GOAL OF THE EXERCISE:
Exactly as written, print out each entry in the data, with no pictures.
━━━━━ MATERIALS PROVIDED
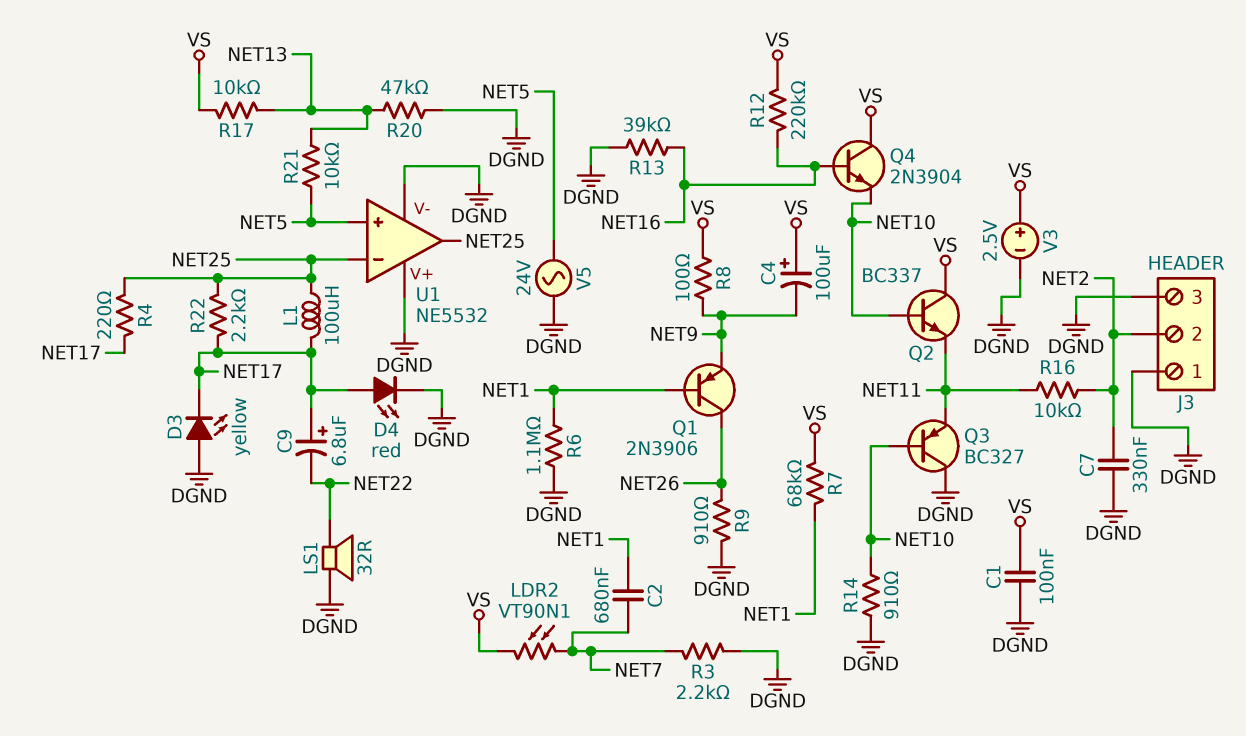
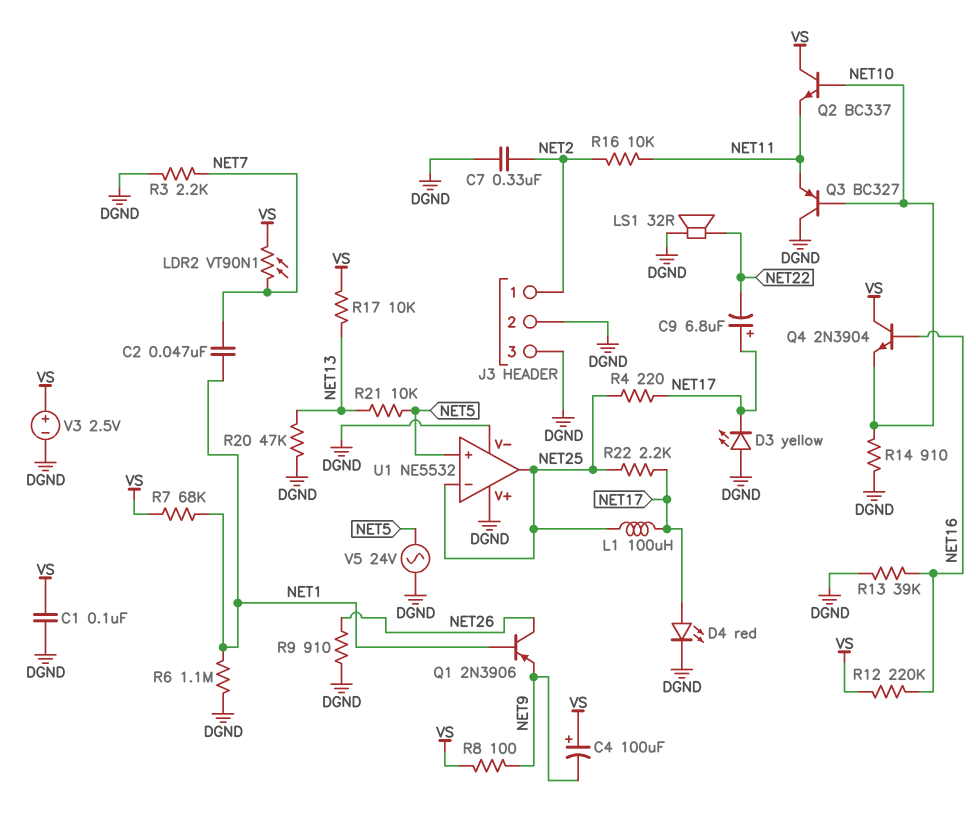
C2: 680nF (NET1, NET7) -> 47nF (NET1, NET7)
J3 pin 1: DGND -> NET2
J3 pin 2: NET2 -> DGND

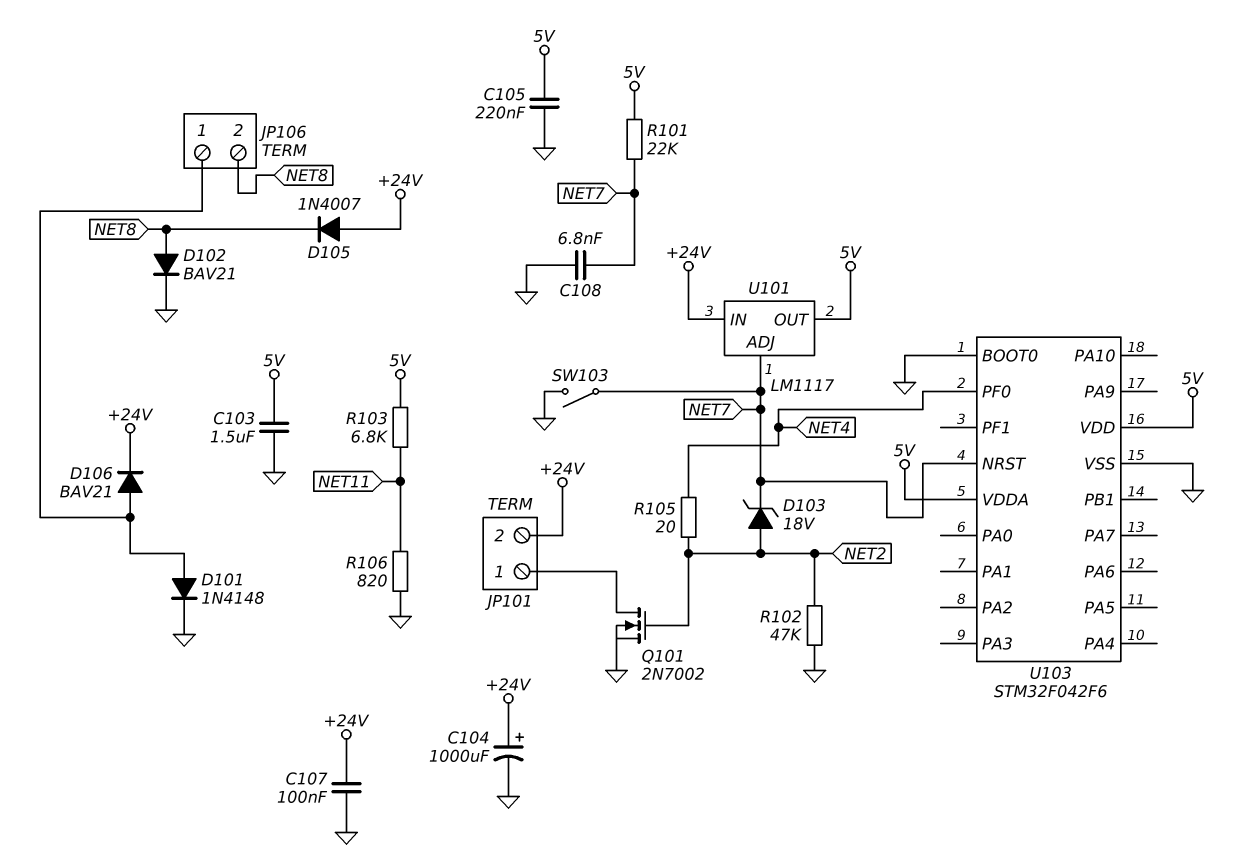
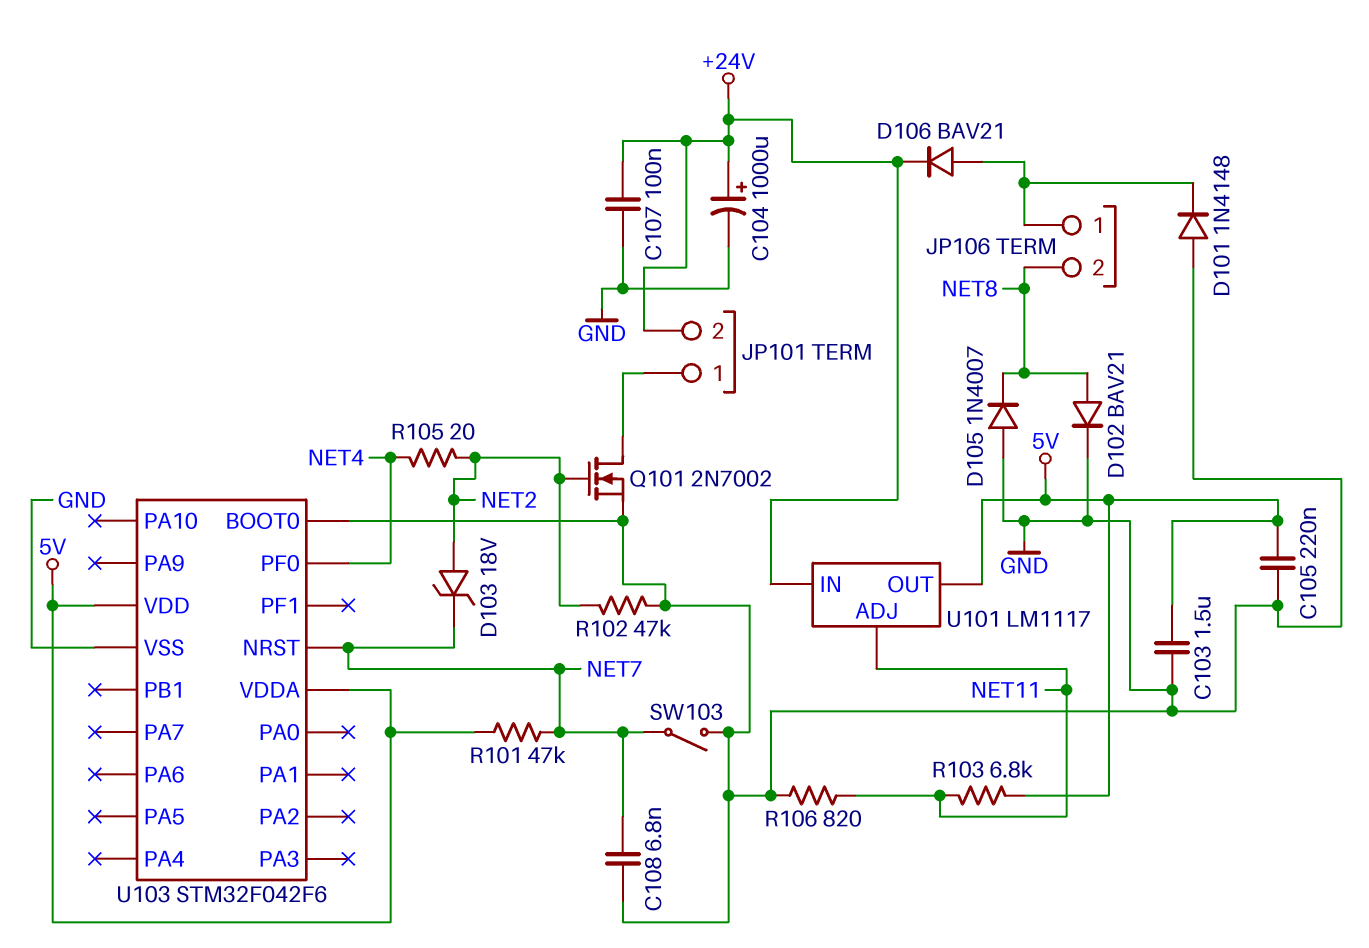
D101: diode 1N4148 (A JP106/1, K GND) -> diode 1N4148 (A GND, K JP106/1)
D105: diode 1N4007 (A +24V, K NET8) -> diode 1N4007 (A GND, K NET8)
R101: 22k (5V, NET7) -> 47k (5V, NET7)
U101 pin ADJ: NET7 -> NET11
━━━━━━━━━━
RESPONSE TO THIS TASK:
C2: 680nF (NET1, NET7) -> 47nF (NET1, NET7)
J3 pin 1: DGND -> NET2
J3 pin 2: NET2 -> DGND

D101: diode 1N4148 (A JP106/1, K GND) -> diode 1N4148 (A GND, K JP106/1)
D105: diode 1N4007 (A +24V, K NET8) -> diode 1N4007 (A GND, K NET8)
R101: 22k (5V, NET7) -> 47k (5V, NET7)
U101 pin ADJ: NET7 -> NET11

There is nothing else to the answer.